Assignment
Look below for the line containing "trophy (389 113)"; from there through the line containing "clock (503 308)", both lines included, please set down each line exactly and nothing else.

Material to process
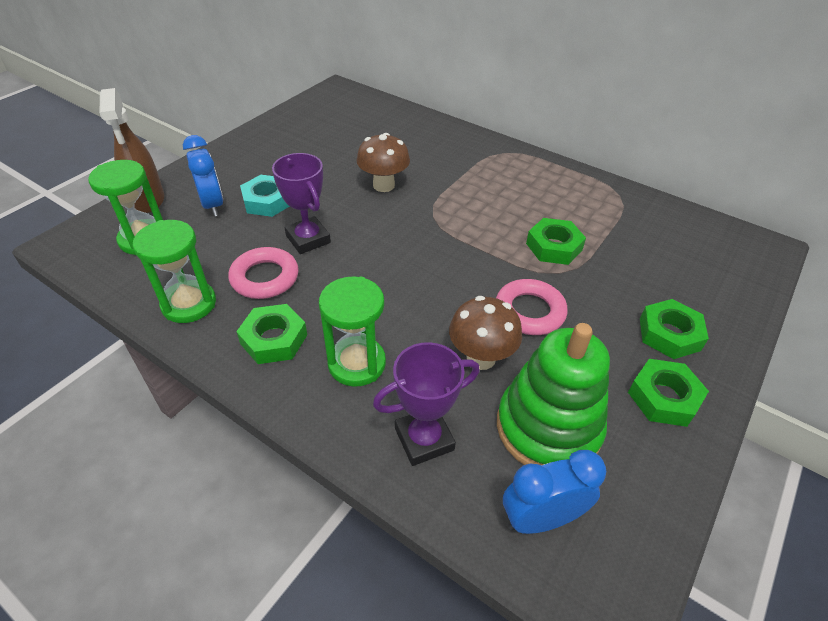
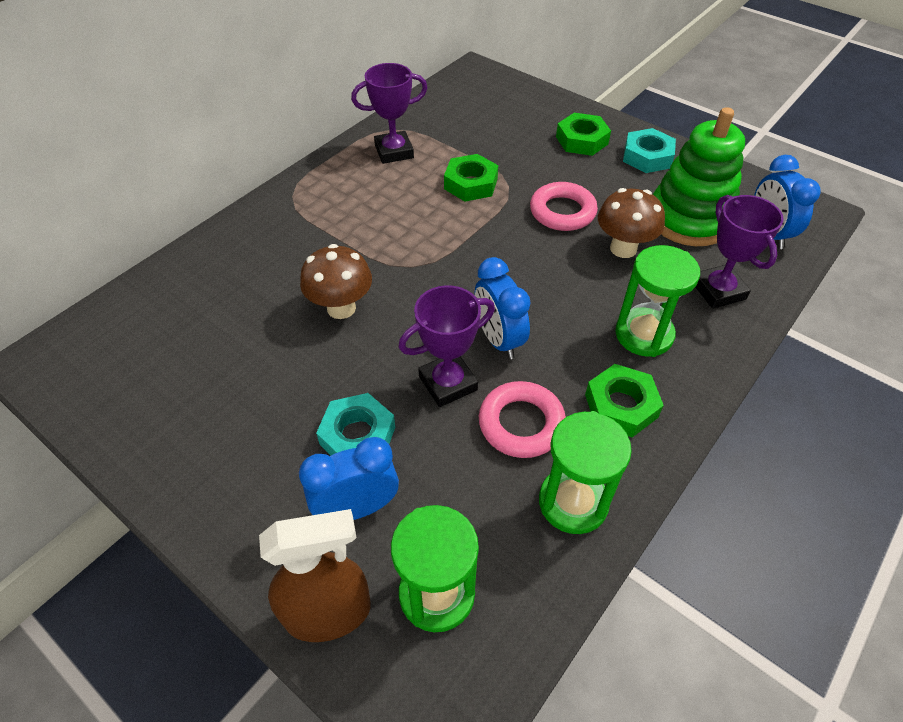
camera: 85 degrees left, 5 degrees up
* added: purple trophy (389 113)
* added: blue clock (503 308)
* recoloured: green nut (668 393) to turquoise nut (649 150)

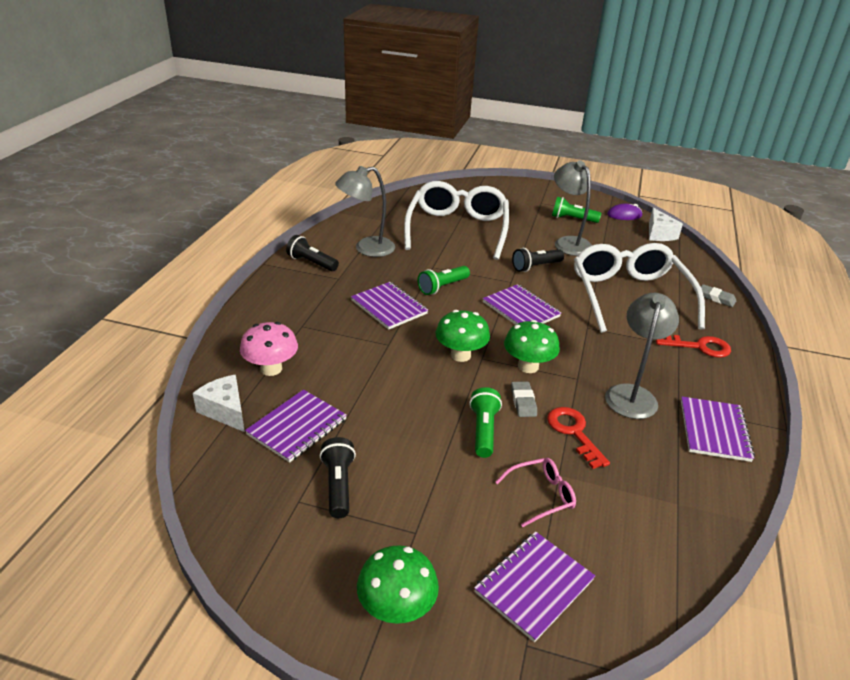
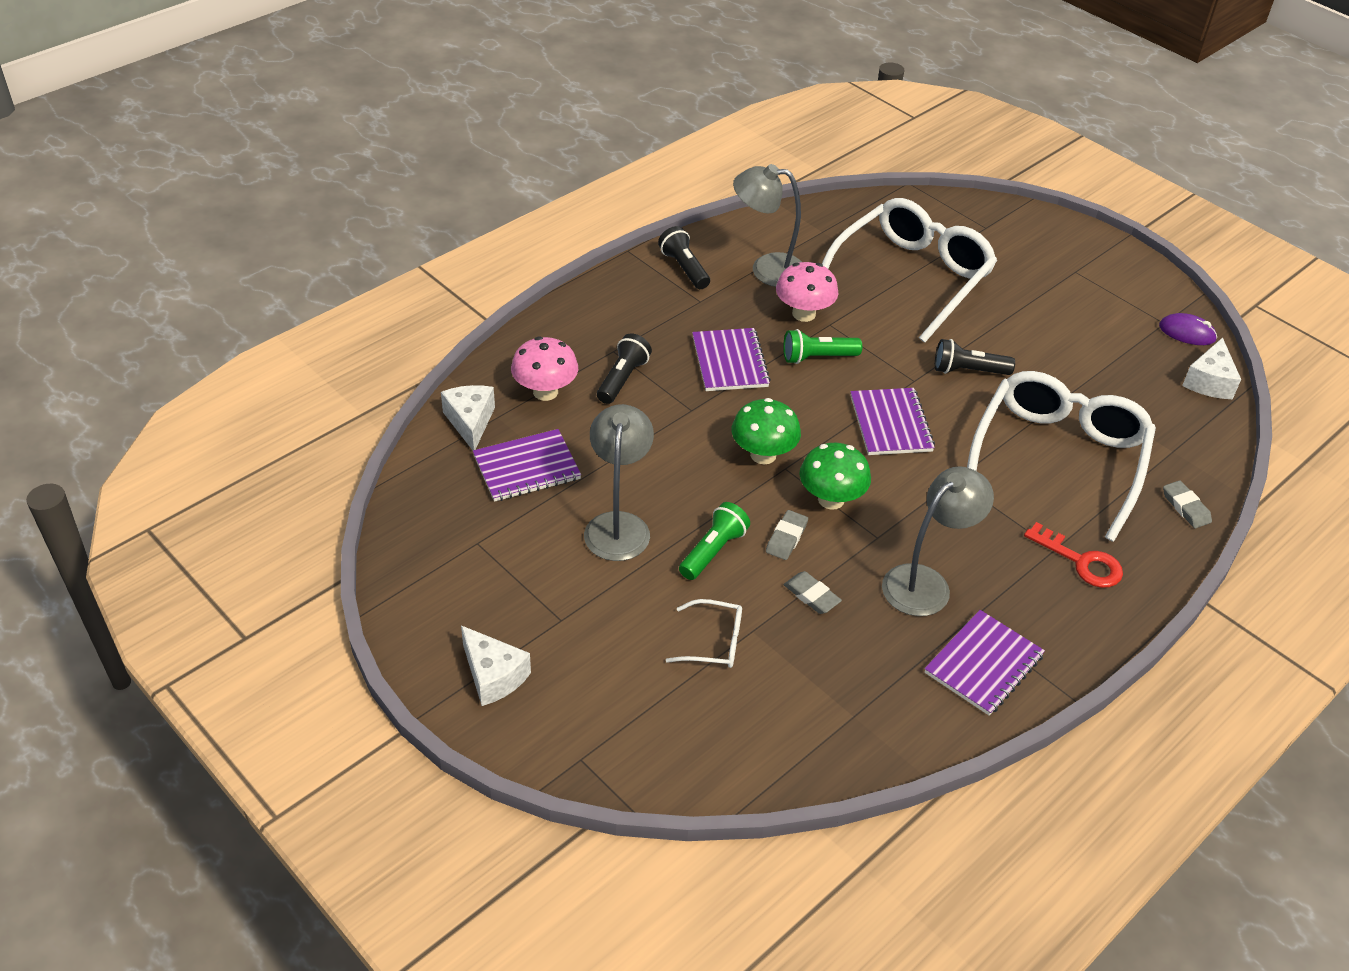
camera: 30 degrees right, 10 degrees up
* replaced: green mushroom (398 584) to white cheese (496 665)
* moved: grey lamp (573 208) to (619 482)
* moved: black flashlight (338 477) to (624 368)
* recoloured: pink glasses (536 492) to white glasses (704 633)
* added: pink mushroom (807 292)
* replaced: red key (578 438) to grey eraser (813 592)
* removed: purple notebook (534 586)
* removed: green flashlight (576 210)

Task solution
* added: purple trophy (389 113)
* added: blue clock (503 308)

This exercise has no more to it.